**RECORDS FOR THIS EXERCISE**:
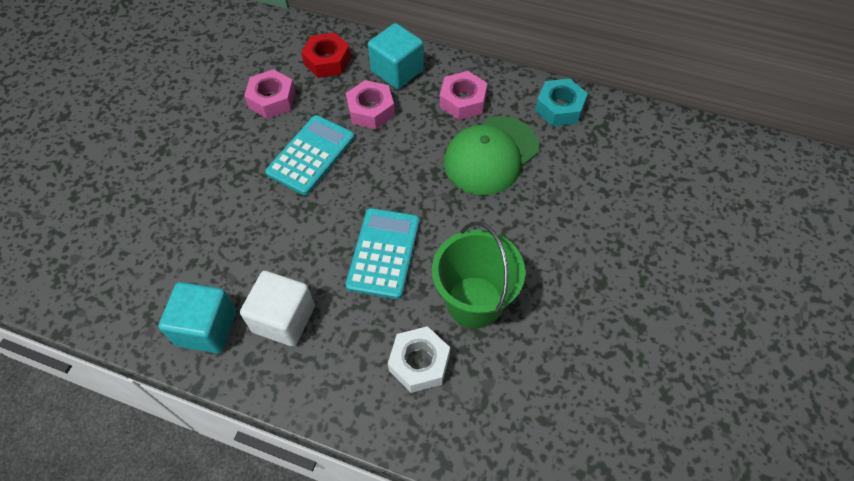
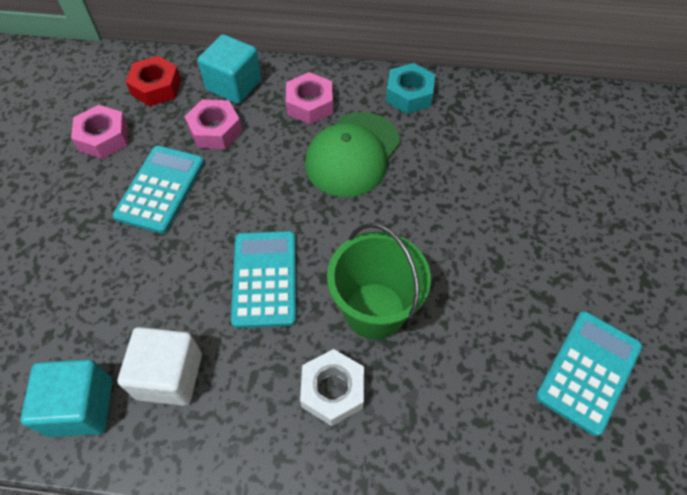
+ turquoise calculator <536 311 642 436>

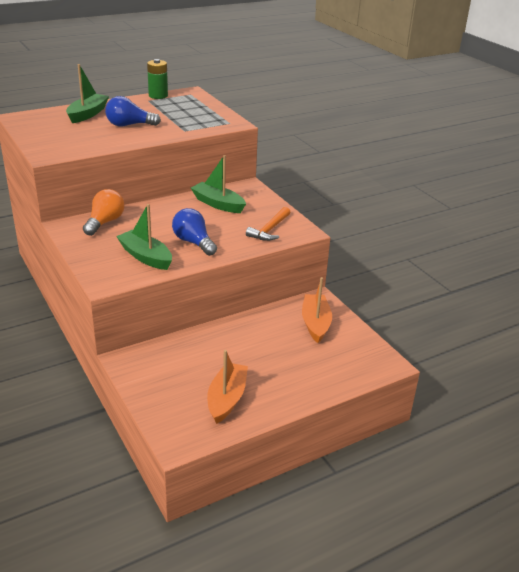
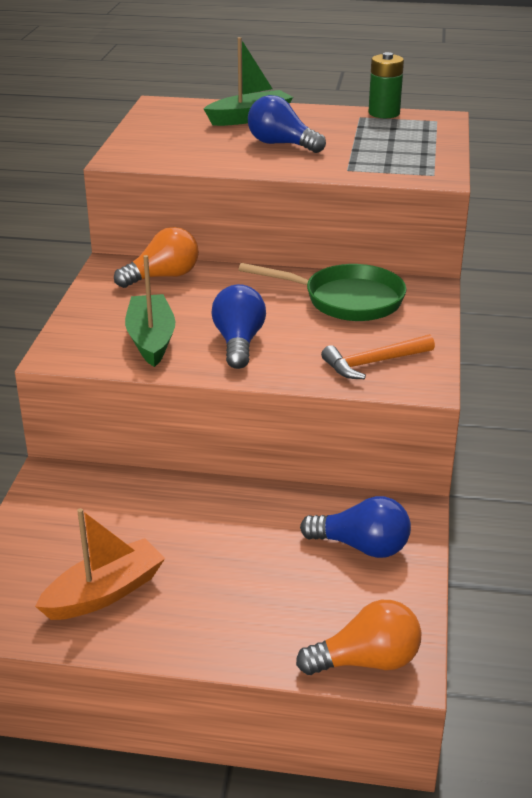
+ orange light bulb <296 600 422 675>
~ green boat <191 155 246 213> to green pan <238 263 406 321>
~ orange boat <302 277 332 343> to blue light bulb <300 496 411 558>

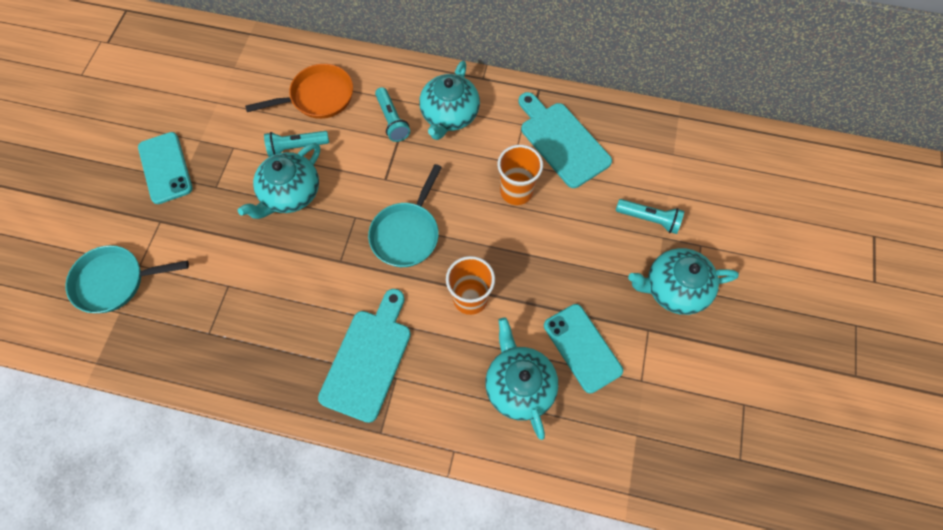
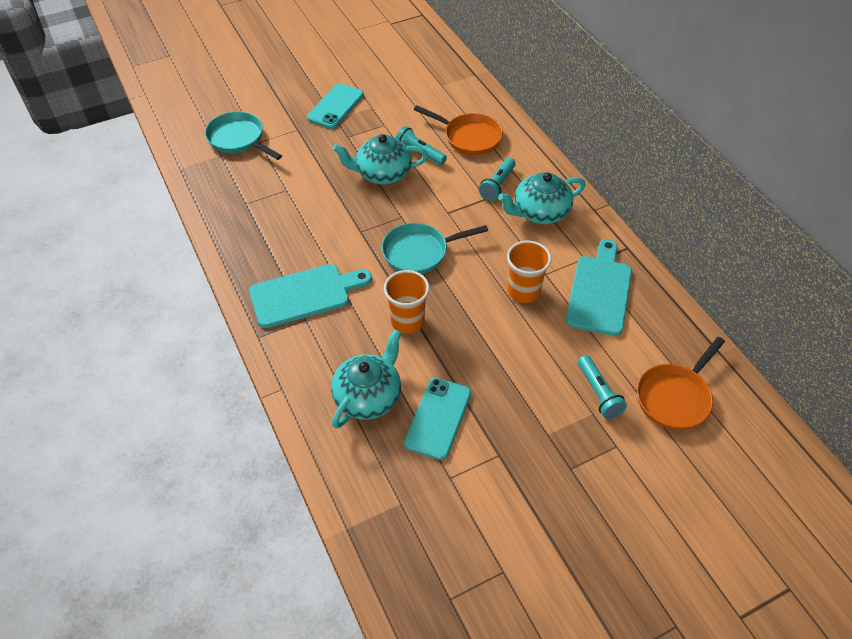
- turquoise teapot <628 248 739 315>
+ orange pan <637 337 725 430>

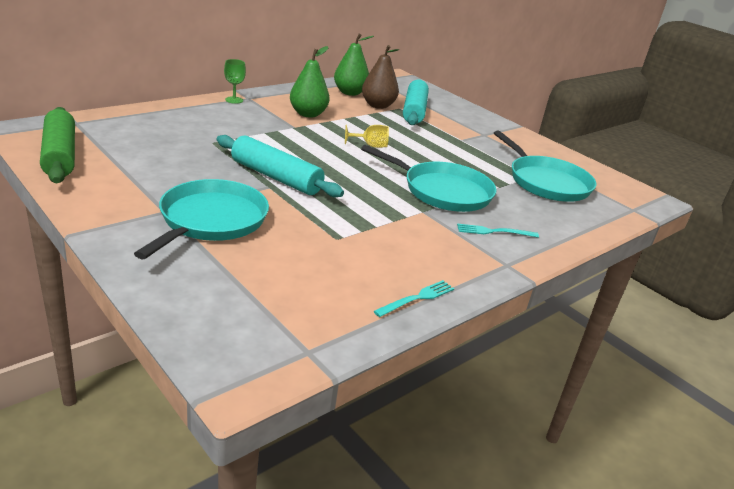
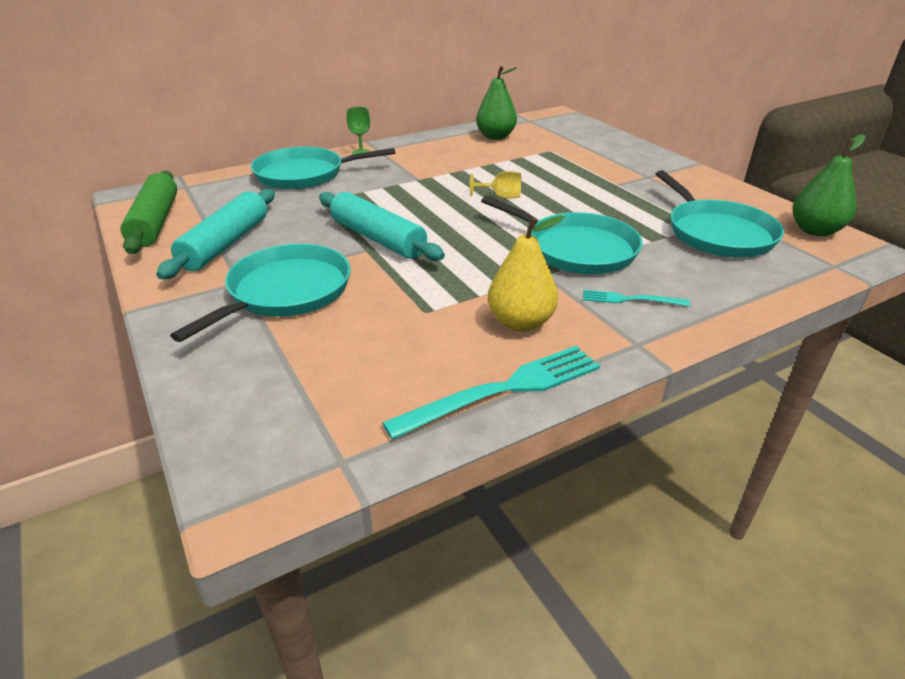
- brown pear <362 45 399 109>
+ turquoise pan <251 147 395 189>
+ yellow pear <488 215 565 332>
~ green pear <290 46 330 118> to <792 134 866 236>
~ turquoise rolling pin <403 80 429 125> to <156 189 275 279>
~ turquoise fork <374 280 454 317> = <382 346 600 440> x1.87

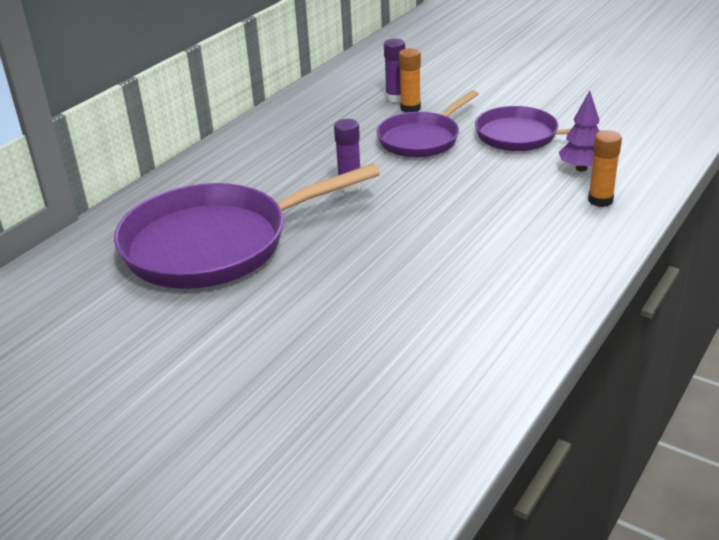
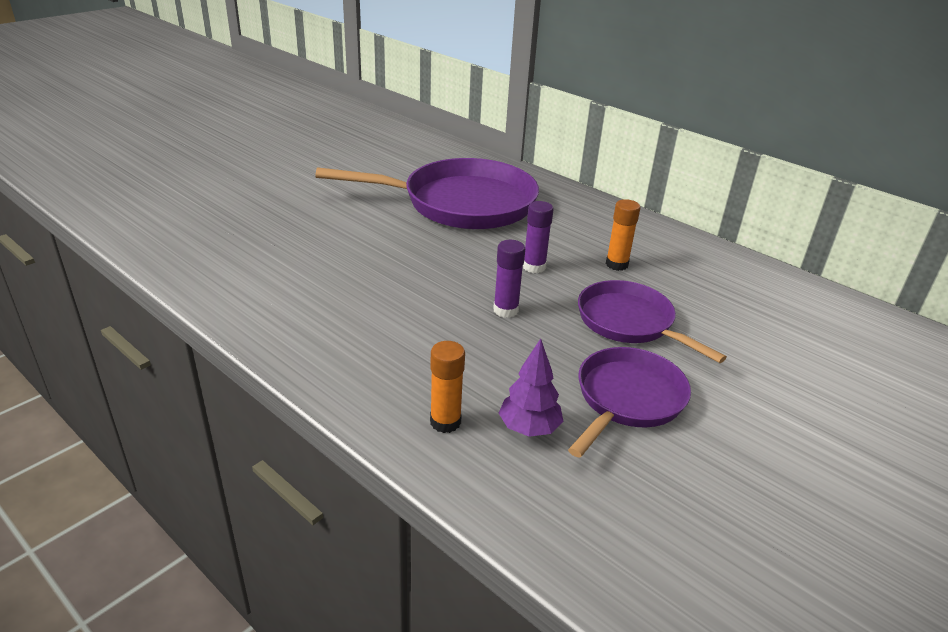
~ purple glue stick <384 39 405 102> to <493 240 525 318>
~ orange glue stick <399 48 421 113> to <606 199 640 271>
~ purple pan <114 164 380 289> = <315 158 539 229> 105 degrees clockwise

**WHAT THIS TASK INVOLVES**: Exclude images. Return the data above verbatim.

**EXERCISE SOLUTION**:
+ turquoise calculator <536 311 642 436>

+ orange light bulb <296 600 422 675>
~ green boat <191 155 246 213> to green pan <238 263 406 321>
~ orange boat <302 277 332 343> to blue light bulb <300 496 411 558>

- turquoise teapot <628 248 739 315>
+ orange pan <637 337 725 430>

- brown pear <362 45 399 109>
+ turquoise pan <251 147 395 189>
+ yellow pear <488 215 565 332>
~ green pear <290 46 330 118> to <792 134 866 236>
~ turquoise rolling pin <403 80 429 125> to <156 189 275 279>
~ turquoise fork <374 280 454 317> = <382 346 600 440> x1.87

~ purple glue stick <384 39 405 102> to <493 240 525 318>
~ orange glue stick <399 48 421 113> to <606 199 640 271>
~ purple pan <114 164 380 289> = <315 158 539 229> 105 degrees clockwise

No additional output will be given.